WORK TO COMPLETE
Every record should be written out exactly, with the pictures left out.

EXTRACTED INFORMATION
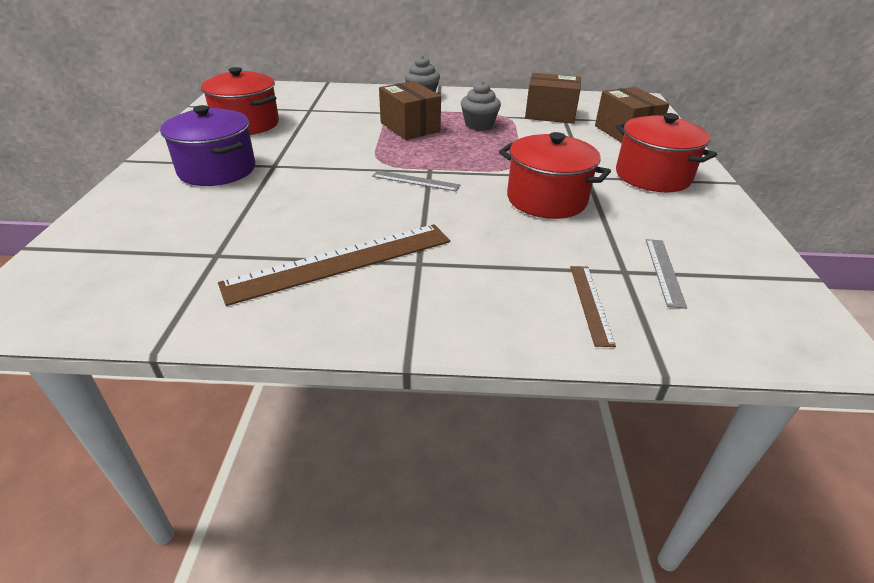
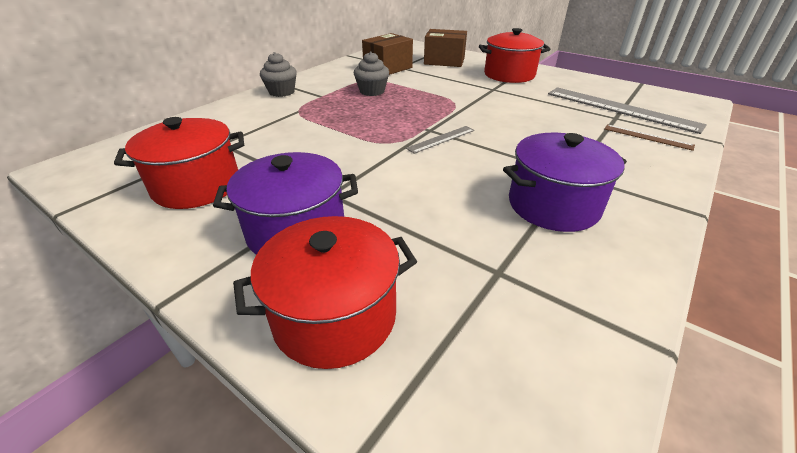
camera: 55 degrees left, 0 degrees up
brown ruler [218,224,450,306] -> purple pot [503,133,627,232]
brown box [379,81,441,140] -> none
red pot [499,132,611,219] -> red pot moved to [233,216,417,369]
grey ruler [646,239,687,309] -> grey ruler [548,87,707,134], size x2.05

RESPONSE TO THIS TASK
camera: 55 degrees left, 0 degrees up
brown ruler [218,224,450,306] -> purple pot [503,133,627,232]
brown box [379,81,441,140] -> none
red pot [499,132,611,219] -> red pot moved to [233,216,417,369]
grey ruler [646,239,687,309] -> grey ruler [548,87,707,134], size x2.05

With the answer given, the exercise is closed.